* [Task objective]:
Give back the data below word for word. Any image in it should be left out.

* [Records excerpted from a collection]:

+--

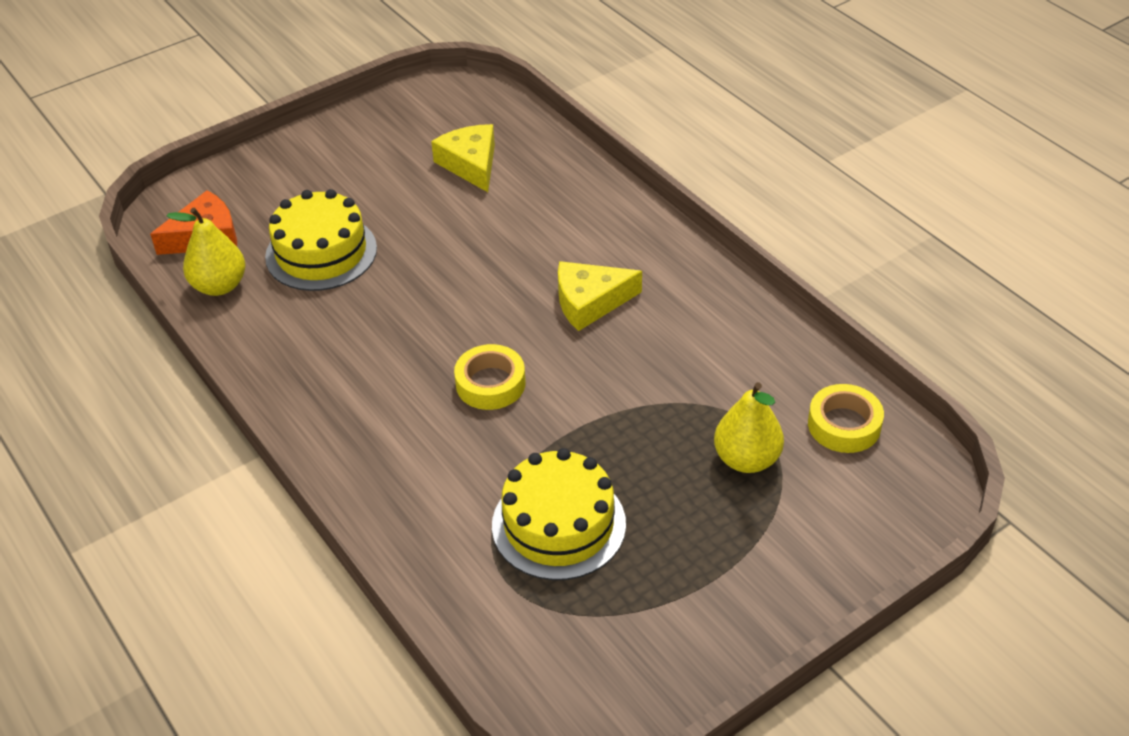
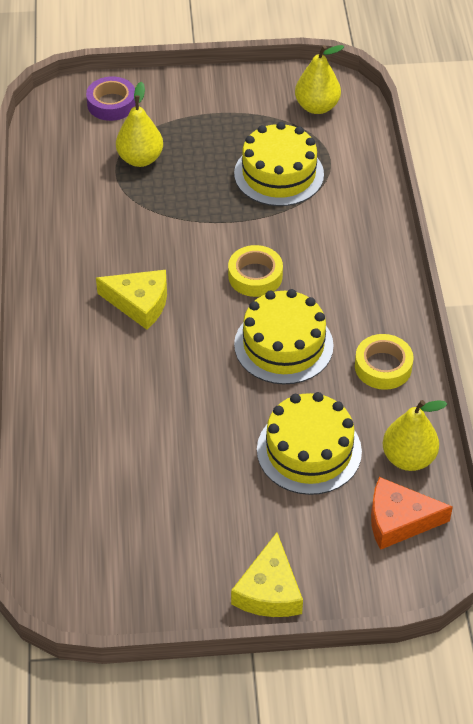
camera: 150 degrees left, 5 degrees up
(408, 329) = (283, 345): none -> yellow cake
(470, 164) = (123, 484): yellow cheese -> yellow cheese (269, 590)
(585, 663) = (317, 107): none -> yellow pear
(844, 425) = (65, 151): yellow tape -> yellow tape (383, 366)
(861, 519) = (111, 104): none -> purple tape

+--

* [Result for this task]:
camera: 150 degrees left, 5 degrees up
(408, 329) = (283, 345): none -> yellow cake
(470, 164) = (123, 484): yellow cheese -> yellow cheese (269, 590)
(585, 663) = (317, 107): none -> yellow pear
(844, 425) = (65, 151): yellow tape -> yellow tape (383, 366)
(861, 519) = (111, 104): none -> purple tape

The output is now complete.